* **Task directions**:
Only the pictures stay out; every record is to be quoted exactly.
:::
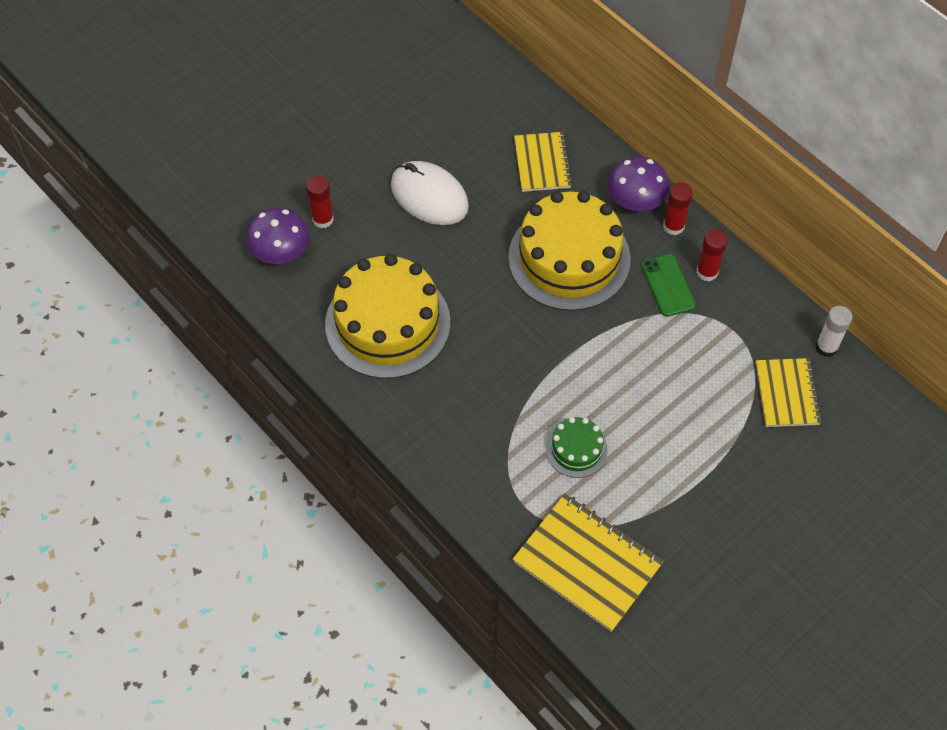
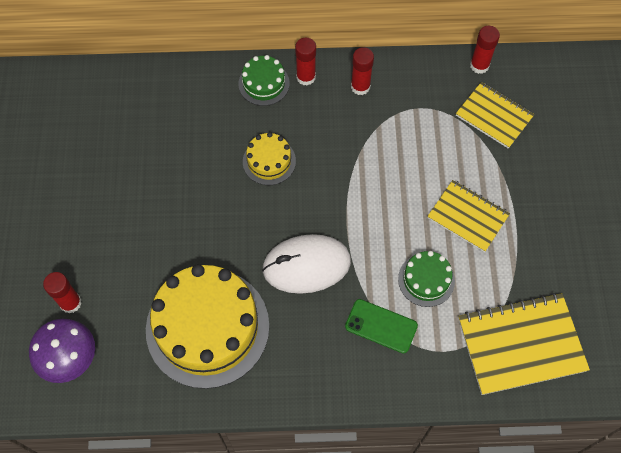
camera: 50 degrees left, 5 degrees up
(429, 196) = (126, 211): white mouse -> white mouse (306, 265)
(542, 163) = (174, 115): yellow notebook -> yellow notebook (468, 216)
(569, 258) = (269, 161): yellow cake -> yellow cake, size x0.47
(635, 201) = (264, 83): purple mushroom -> green cake
(668, 285) = (349, 118): green phone -> green phone (381, 326)
(826, 347) = (479, 65): white glue stick -> red glue stick

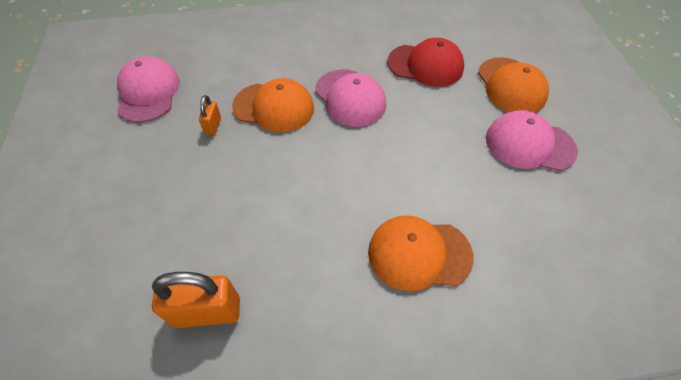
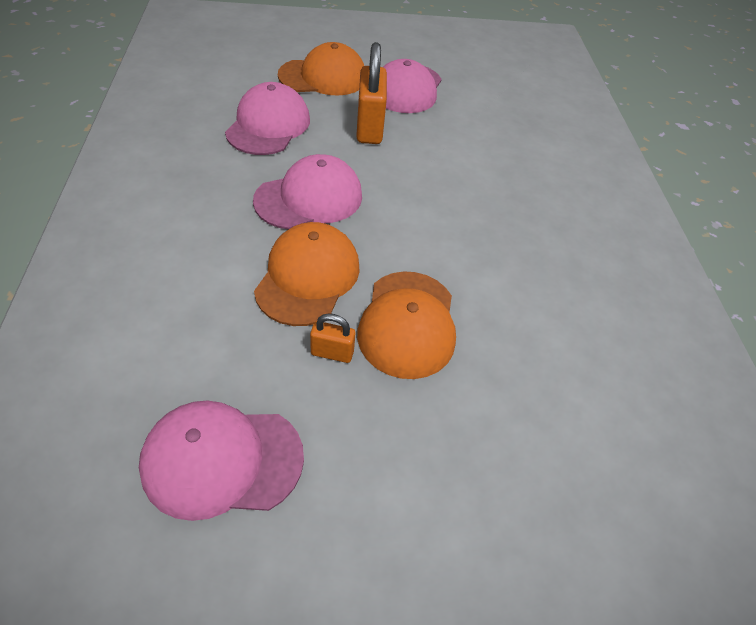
camera: 90 degrees left, 5 degrees down
(207, 312) = (623, 356): orange padlock -> orange padlock (369, 128)
(419, 254) = (533, 184): orange cap -> orange cap (408, 323)
(425, 65) = (268, 125): red cap -> pink cap

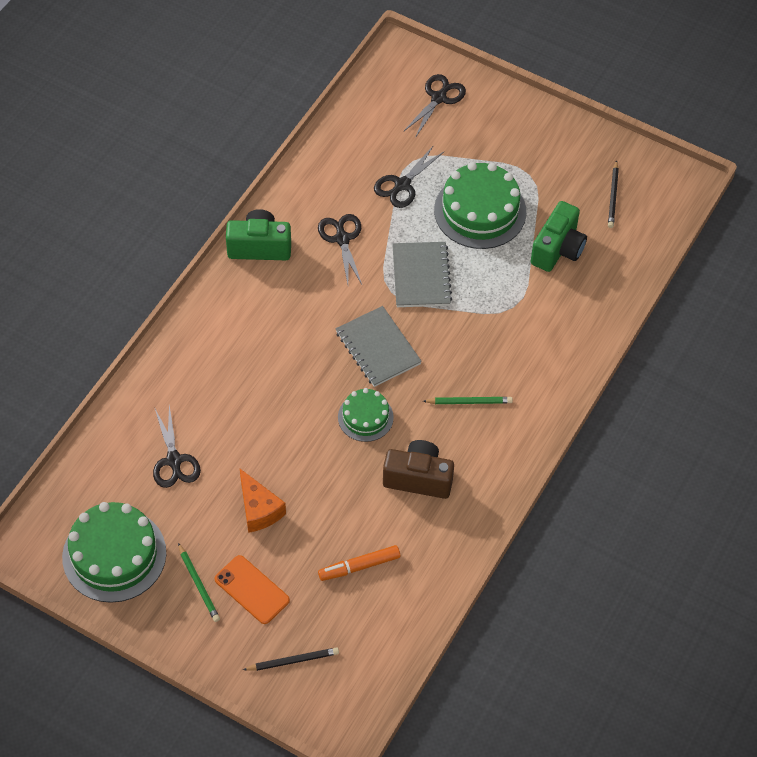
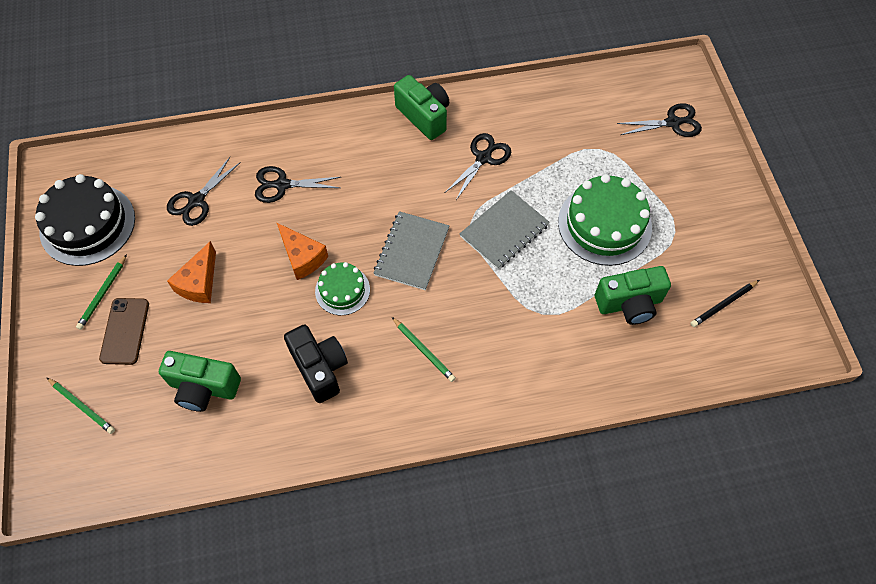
camera: 50 degrees right, 5 degrees up
(114, 555) = (87, 224): green cake -> black cake
(252, 589) = (125, 331): orange phone -> brown phone
(293, 661) = (82, 406): black pencil -> green pencil
(308, 423) = (302, 257): none -> orange cheese
(359, 566) = (204, 388): orange marker -> green camera
(402, 185) = (570, 158): black scissors -> black scissors (282, 185)
(418, 478) = (320, 368): brown camera -> black camera

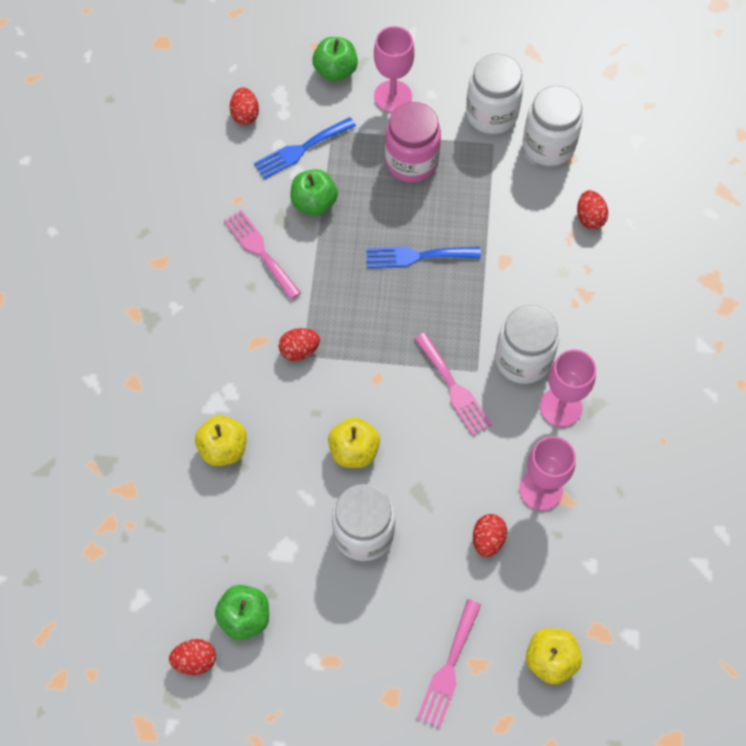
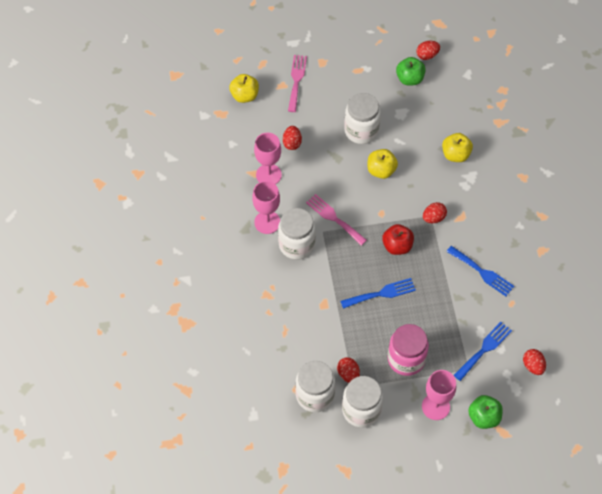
camera: 165 degrees right, 5 degrees down
(260, 251) = (482, 272): pink fork -> blue fork
(314, 203) = (460, 313): green apple -> none
(370, 320) = (397, 246): none -> red apple
(589, 217) = (274, 348): red egg -> red egg (348, 374)

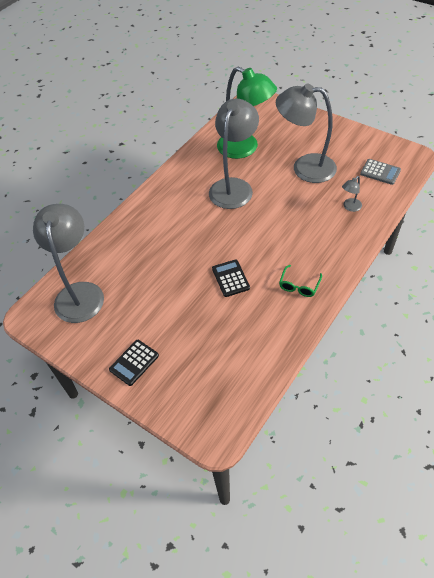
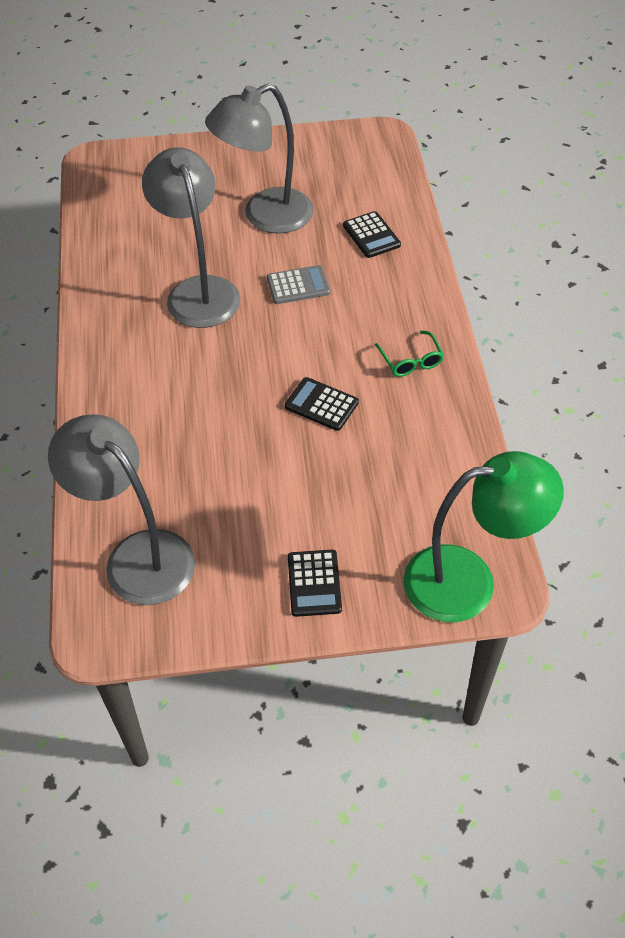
camera: 45 degrees left, 0 degrees up
(245, 148) = (158, 233): green lamp -> green lamp (468, 581)
(350, 207) = (371, 235): grey lamp -> black calculator
(380, 172) = (362, 174): grey calculator -> grey calculator (298, 285)

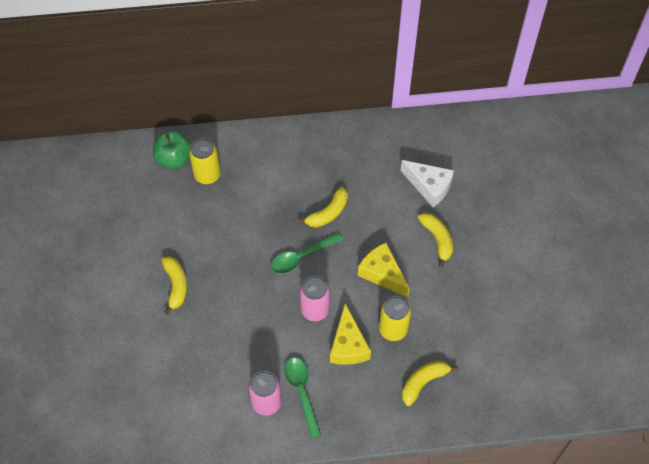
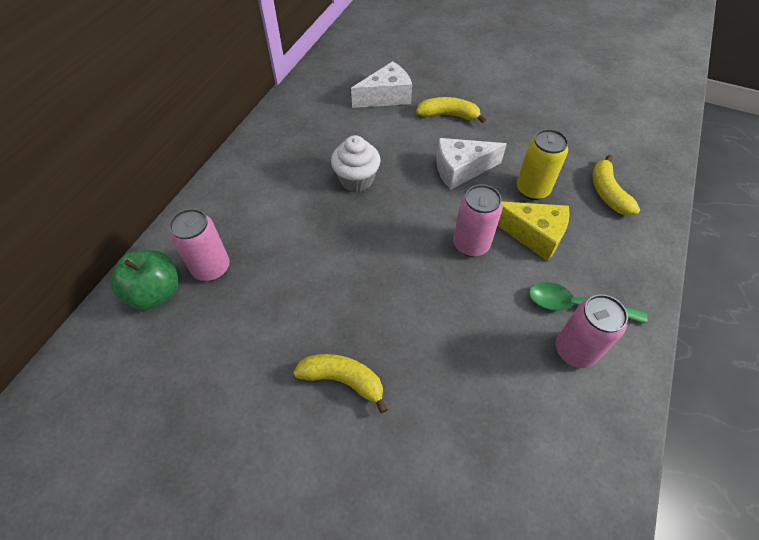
camera: 60 degrees left, 5 degrees down
(207, 175) = (211, 268): yellow can -> pink can
(301, 257) = (394, 226): green spoon -> none
(328, 213) = (356, 180): yellow banana -> white cupcake
(382, 274) = (461, 169): yellow cheese -> white cheese

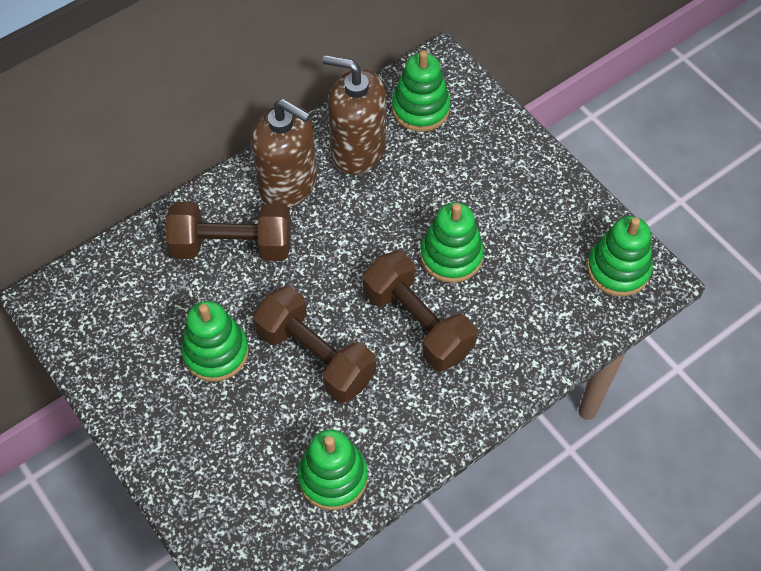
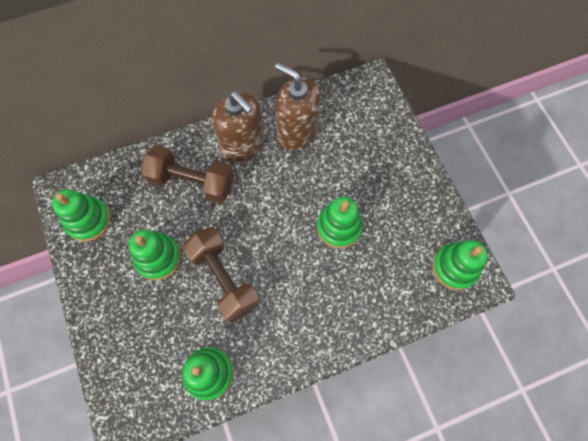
camera: 15 degrees right, 10 degrees up
(417, 323) = (300, 272): brown dumbbell -> none
(420, 109) = (349, 111): green stacking toy -> green stacking toy (88, 220)

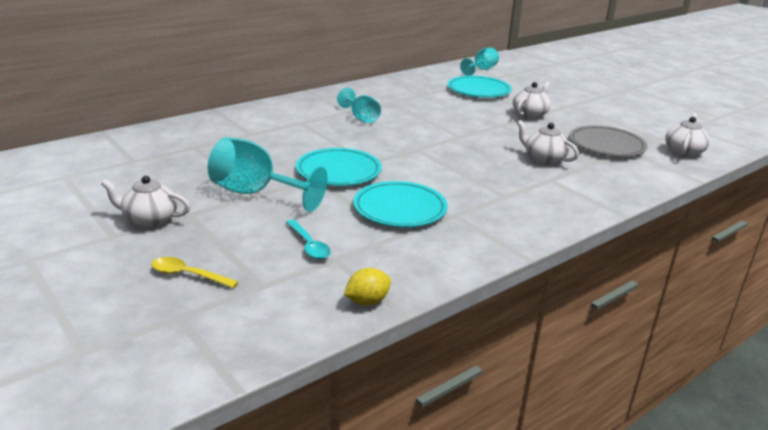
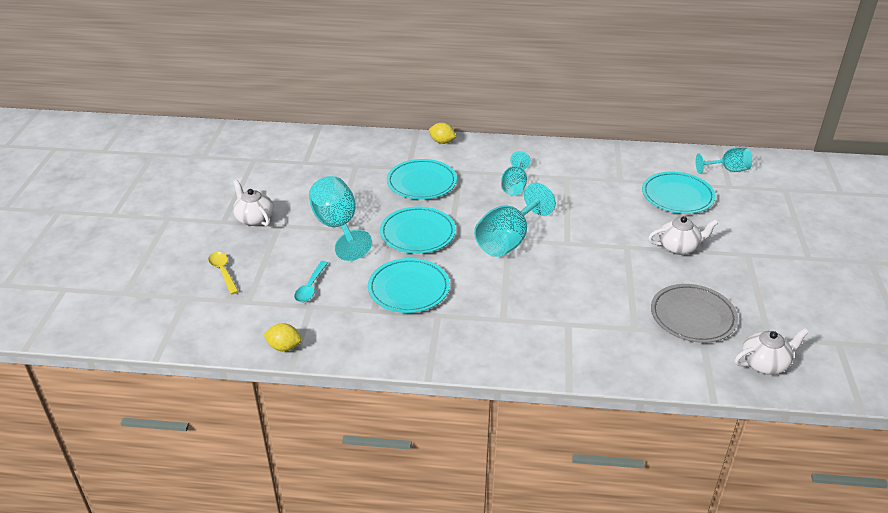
camera: 45 degrees right, 10 degrees up
(250, 110) = (442, 142): none -> yellow lemon
(280, 139) = (421, 182): none -> turquoise plate
(418, 150) = (508, 240): none -> turquoise goblet
(543, 159) = (600, 301): white teapot -> none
:::
* **Your solution**:
camera: 50 degrees left, 5 degrees up
(429, 196) = (126, 211): white mouse -> white mouse (306, 265)
(542, 163) = (174, 115): yellow notebook -> yellow notebook (468, 216)
(569, 258) = (269, 161): yellow cake -> yellow cake, size x0.47
(635, 201) = (264, 83): purple mushroom -> green cake
(668, 285) = (349, 118): green phone -> green phone (381, 326)
(826, 347) = (479, 65): white glue stick -> red glue stick

camera: 90 degrees left, 5 degrees down
(207, 312) = (623, 356): orange padlock -> orange padlock (369, 128)
(419, 254) = (533, 184): orange cap -> orange cap (408, 323)
(425, 65) = (268, 125): red cap -> pink cap

camera: 50 degrees right, 5 degrees up
(114, 555) = (87, 224): green cake -> black cake
(252, 589) = (125, 331): orange phone -> brown phone
(293, 661) = (82, 406): black pencil -> green pencil
(308, 423) = (302, 257): none -> orange cheese
(359, 566) = (204, 388): orange marker -> green camera
(402, 185) = (570, 158): black scissors -> black scissors (282, 185)
(418, 478) = (320, 368): brown camera -> black camera

camera: 165 degrees right, 5 degrees down
(260, 251) = (482, 272): pink fork -> blue fork
(314, 203) = (460, 313): green apple -> none
(370, 320) = (397, 246): none -> red apple
(589, 217) = (274, 348): red egg -> red egg (348, 374)

camera: 45 degrees left, 0 degrees up
(245, 148) = (158, 233): green lamp -> green lamp (468, 581)
(350, 207) = (371, 235): grey lamp -> black calculator
(380, 172) = (362, 174): grey calculator -> grey calculator (298, 285)

camera: 60 degrees left, 5 degrees down
(207, 175) = (211, 268): yellow can -> pink can
(301, 257) = (394, 226): green spoon -> none
(328, 213) = (356, 180): yellow banana -> white cupcake
(382, 274) = (461, 169): yellow cheese -> white cheese

camera: 15 degrees right, 10 degrees up
(417, 323) = (300, 272): brown dumbbell -> none
(420, 109) = (349, 111): green stacking toy -> green stacking toy (88, 220)

camera: 45 degrees right, 10 degrees up
(250, 110) = (442, 142): none -> yellow lemon
(280, 139) = (421, 182): none -> turquoise plate
(418, 150) = (508, 240): none -> turquoise goblet
(543, 159) = (600, 301): white teapot -> none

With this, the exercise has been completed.